What you should do:
Scan the entries for the word "VCTRL", and copy every line where it appears.

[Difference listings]

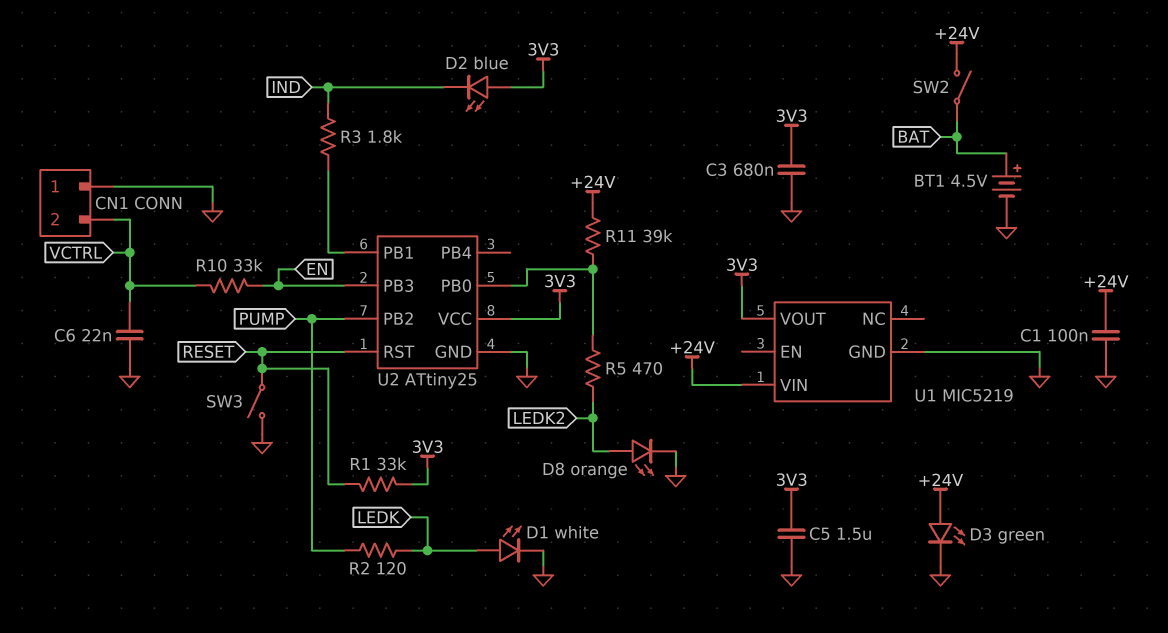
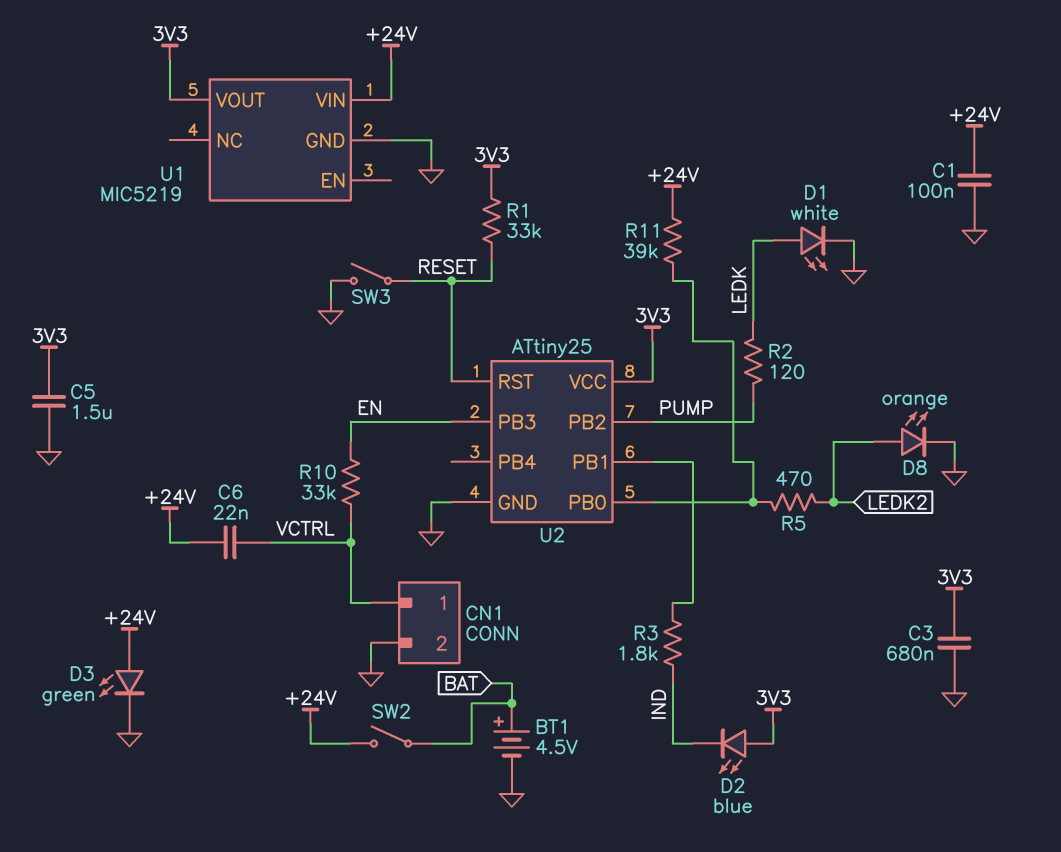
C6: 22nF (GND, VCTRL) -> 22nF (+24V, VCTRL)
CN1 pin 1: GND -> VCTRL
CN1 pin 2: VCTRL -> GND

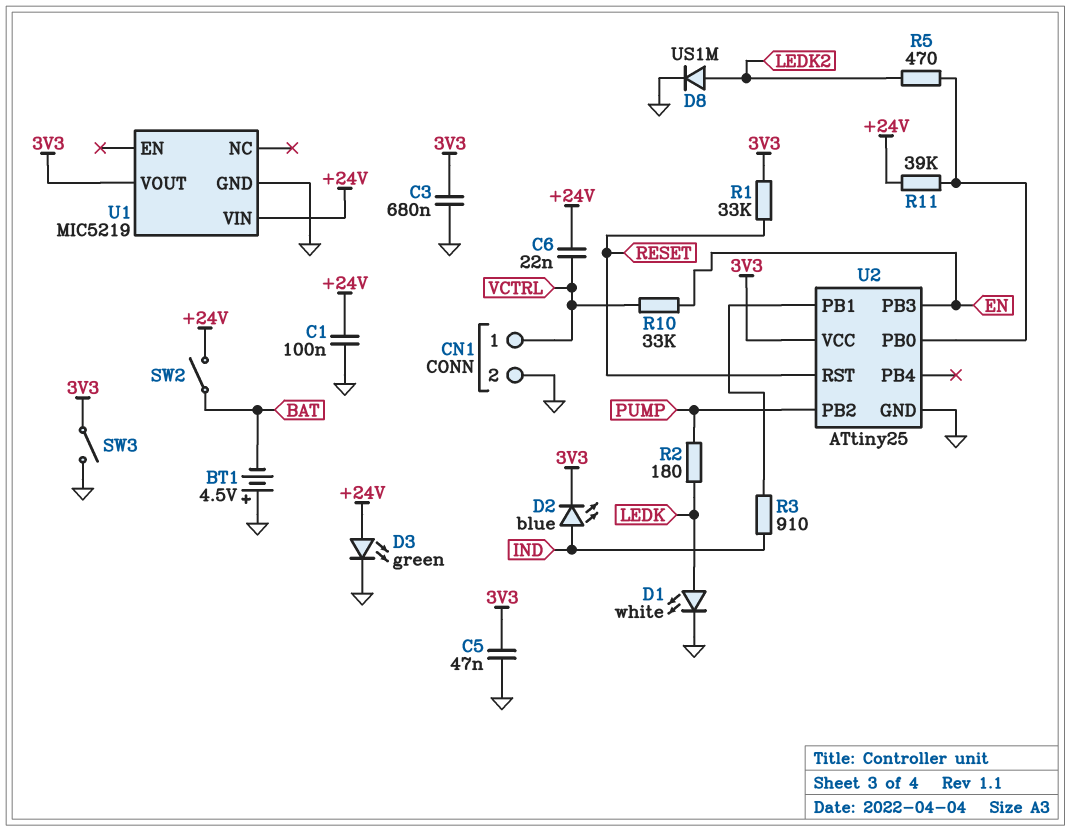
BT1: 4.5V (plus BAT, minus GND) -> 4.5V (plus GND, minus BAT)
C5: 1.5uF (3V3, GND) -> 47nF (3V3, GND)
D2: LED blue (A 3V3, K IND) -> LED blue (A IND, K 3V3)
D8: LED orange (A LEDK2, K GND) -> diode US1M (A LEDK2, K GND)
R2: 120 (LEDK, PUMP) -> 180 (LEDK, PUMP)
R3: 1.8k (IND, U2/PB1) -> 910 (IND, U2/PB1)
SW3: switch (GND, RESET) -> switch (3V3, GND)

Exercise result:
C6: 22nF (GND, VCTRL) -> 22nF (+24V, VCTRL)
CN1 pin 1: GND -> VCTRL
CN1 pin 2: VCTRL -> GND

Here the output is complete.